Pictures are to be left out, and the rest of the records reproduced exactly.

Spatial reasoning data
######

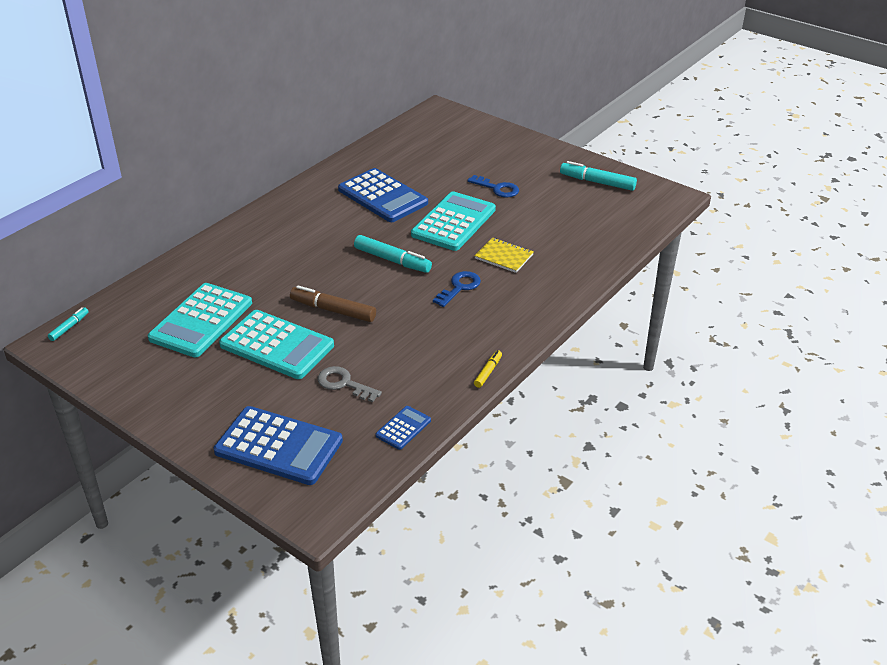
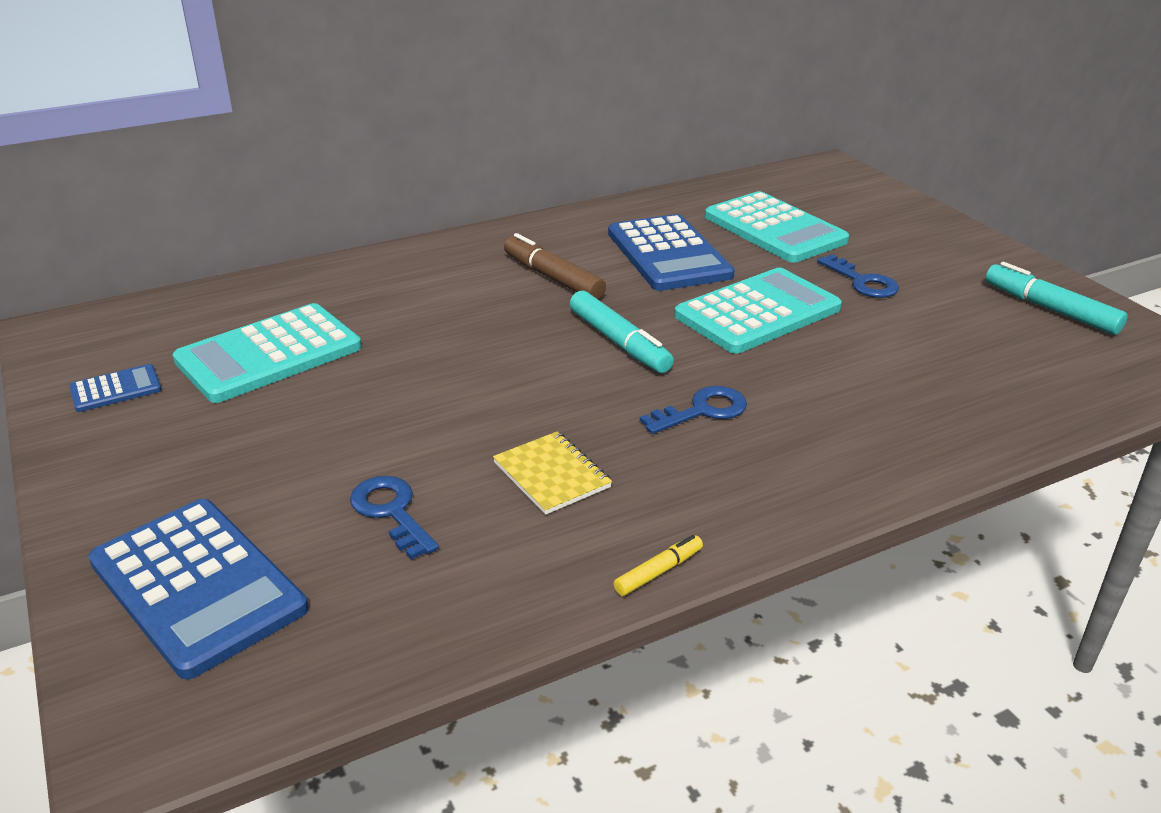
camera: 25 degrees right, 5 degrees down
(69, 327) = (97, 317): turquoise marker -> none
(277, 345) = (341, 419): turquoise calculator -> turquoise calculator (774, 229)
(333, 310) = (469, 391): brown marker -> brown marker (553, 278)
(344, 384) = (391, 512): grey key -> blue key
(403, 428) = (428, 627): blue calculator -> blue calculator (116, 389)
(504, 256) = (812, 382): yellow notebook -> yellow notebook (552, 475)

######

** RESULT FOR THIS EXERCISE **
camera: 25 degrees right, 5 degrees down
(69, 327) = (97, 317): turquoise marker -> none
(277, 345) = (341, 419): turquoise calculator -> turquoise calculator (774, 229)
(333, 310) = (469, 391): brown marker -> brown marker (553, 278)
(344, 384) = (391, 512): grey key -> blue key
(403, 428) = (428, 627): blue calculator -> blue calculator (116, 389)
(504, 256) = (812, 382): yellow notebook -> yellow notebook (552, 475)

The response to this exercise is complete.